§ **ACTIVITY**
Could you restate the entries below word for word and leave out the pictures?

§ **MATERIAL FOR THIS EXERCISE**
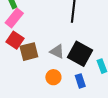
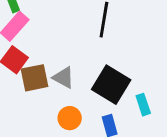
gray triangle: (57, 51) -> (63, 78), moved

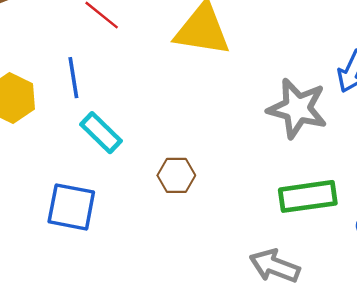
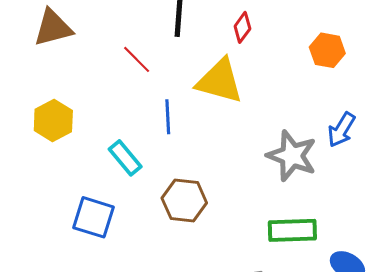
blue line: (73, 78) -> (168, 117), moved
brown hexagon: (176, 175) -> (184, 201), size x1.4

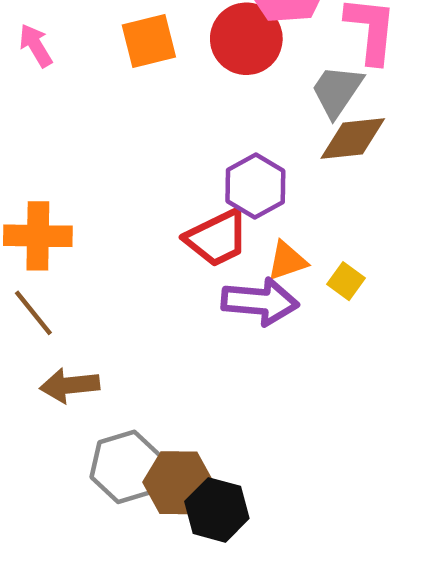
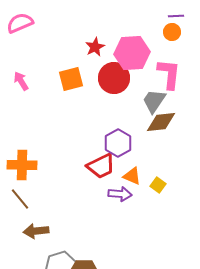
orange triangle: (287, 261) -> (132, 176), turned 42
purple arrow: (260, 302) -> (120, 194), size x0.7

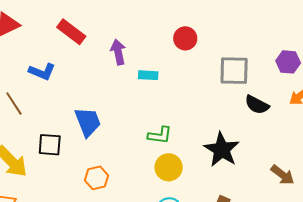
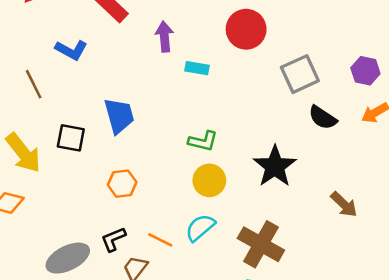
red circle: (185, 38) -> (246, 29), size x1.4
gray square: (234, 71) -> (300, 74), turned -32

§ **WRITTEN SOLUTION**
gray triangle: (57, 51) -> (63, 78), moved

blue line: (73, 78) -> (168, 117), moved
brown hexagon: (176, 175) -> (184, 201), size x1.4

orange triangle: (287, 261) -> (132, 176), turned 42
purple arrow: (260, 302) -> (120, 194), size x0.7

red circle: (185, 38) -> (246, 29), size x1.4
gray square: (234, 71) -> (300, 74), turned -32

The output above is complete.